**Task requirements**
Transcribe the entries that follow, every word as written, and drop the pictures.

**Records to process**
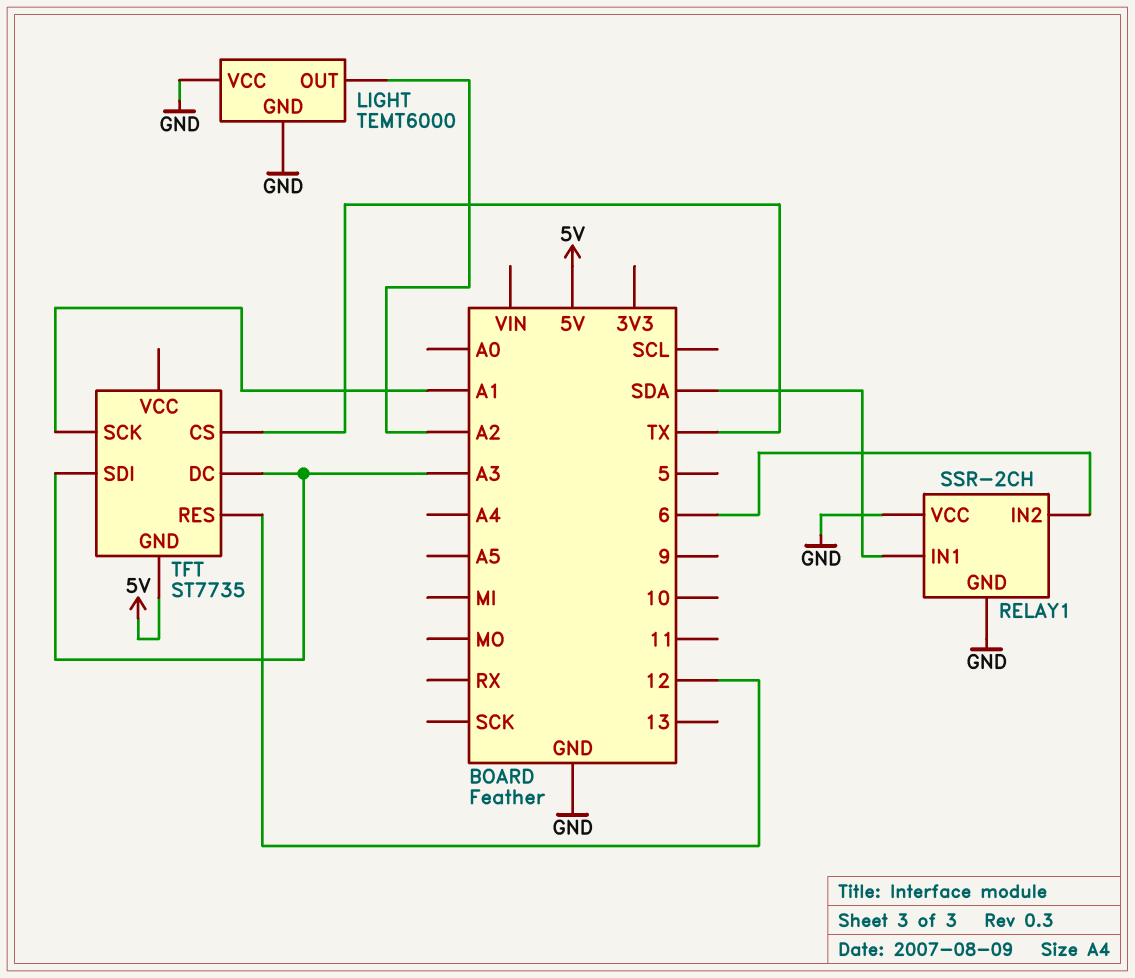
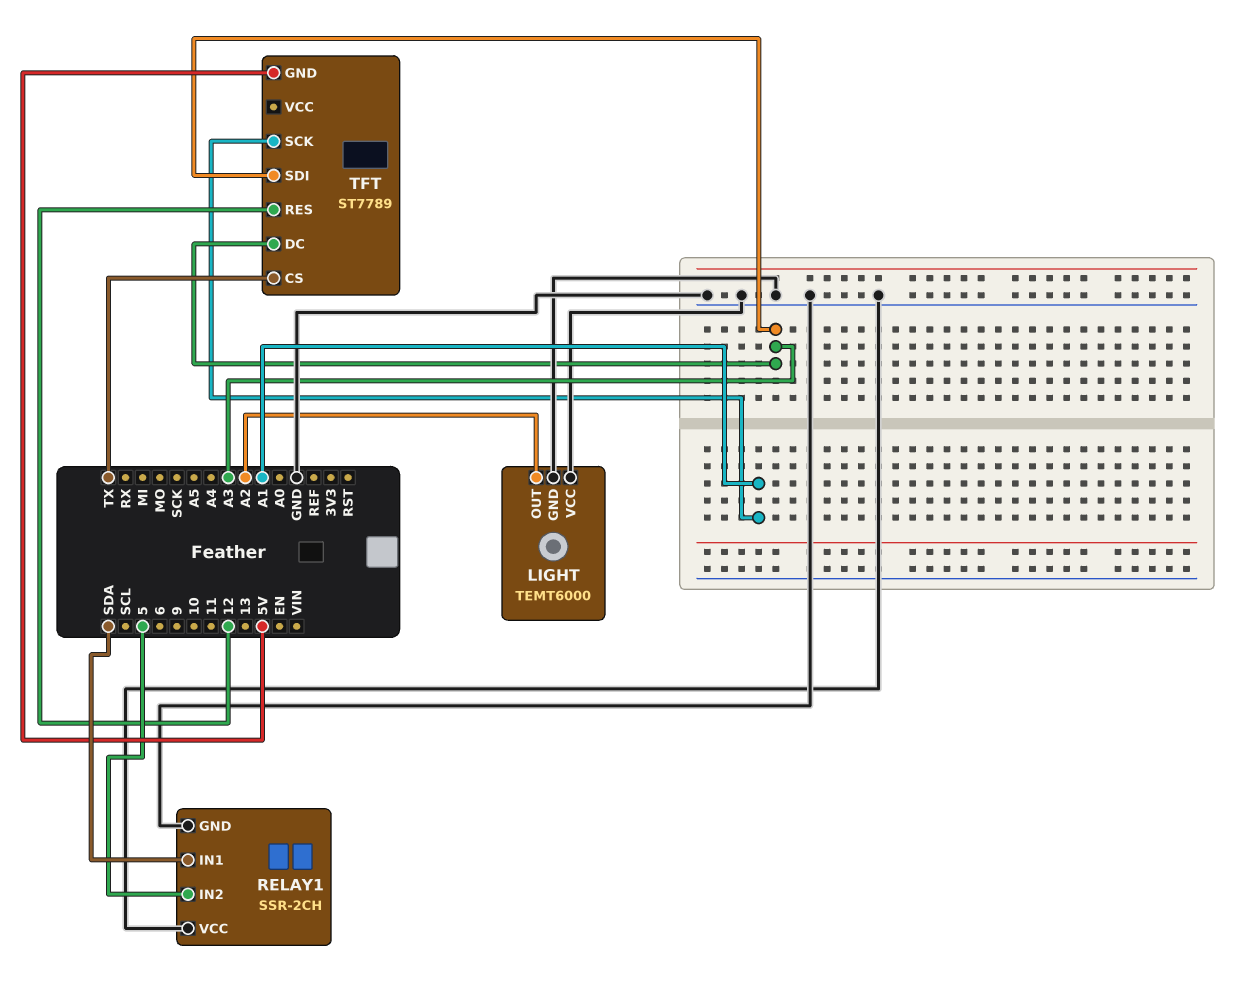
RELAY1 pin IN2: 6 -> 5
TFT: ST7735 -> ST7789

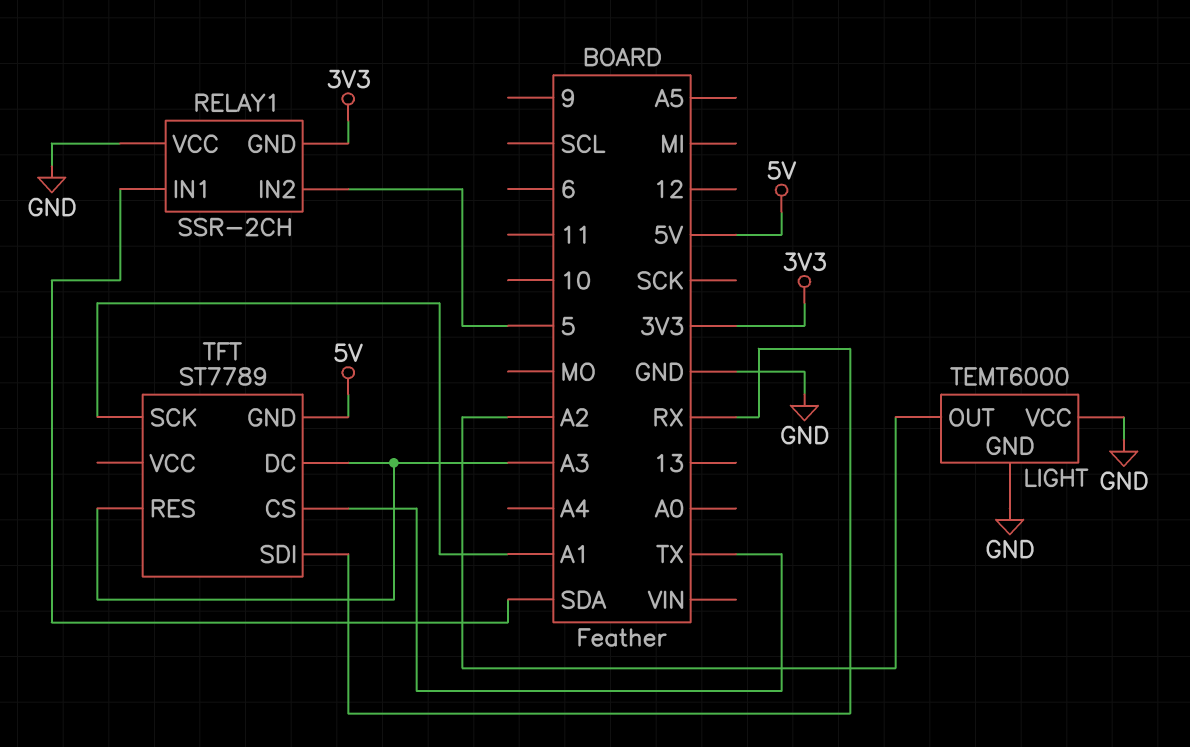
RELAY1 pin GND: GND -> 3V3
TFT pin RES: 12 -> A3
TFT pin SDI: A3 -> RX

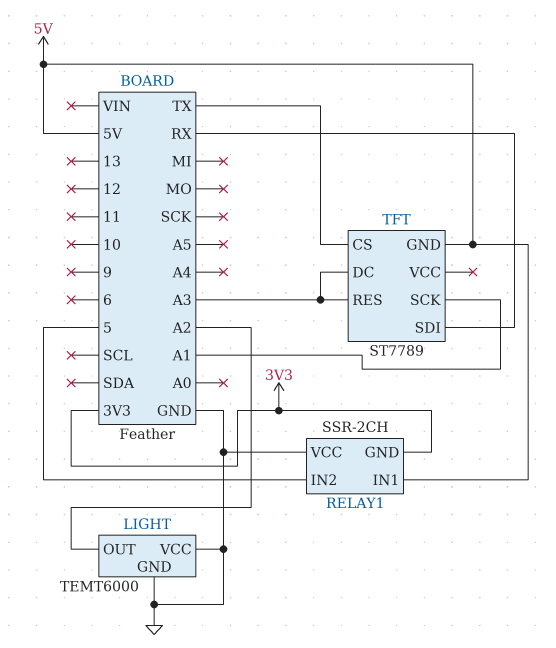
RELAY1 pin IN1: SDA -> 5V

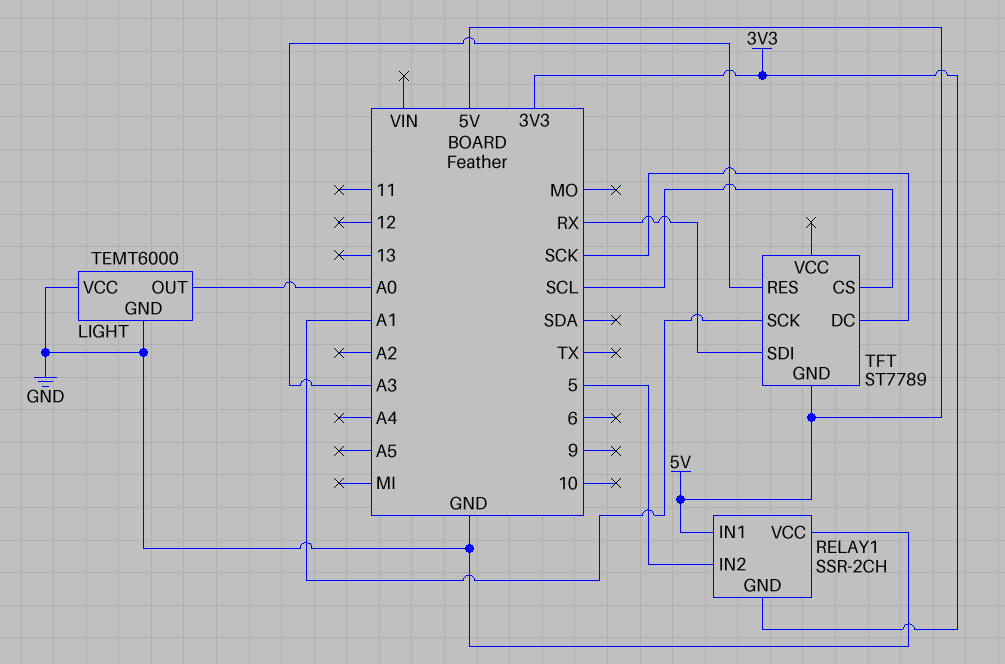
LIGHT pin OUT: A2 -> A0
TFT pin CS: TX -> SCL
TFT pin DC: A3 -> SCK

**Result of the exercise**
RELAY1 pin IN2: 6 -> 5
TFT: ST7735 -> ST7789

RELAY1 pin GND: GND -> 3V3
TFT pin RES: 12 -> A3
TFT pin SDI: A3 -> RX

RELAY1 pin IN1: SDA -> 5V

LIGHT pin OUT: A2 -> A0
TFT pin CS: TX -> SCL
TFT pin DC: A3 -> SCK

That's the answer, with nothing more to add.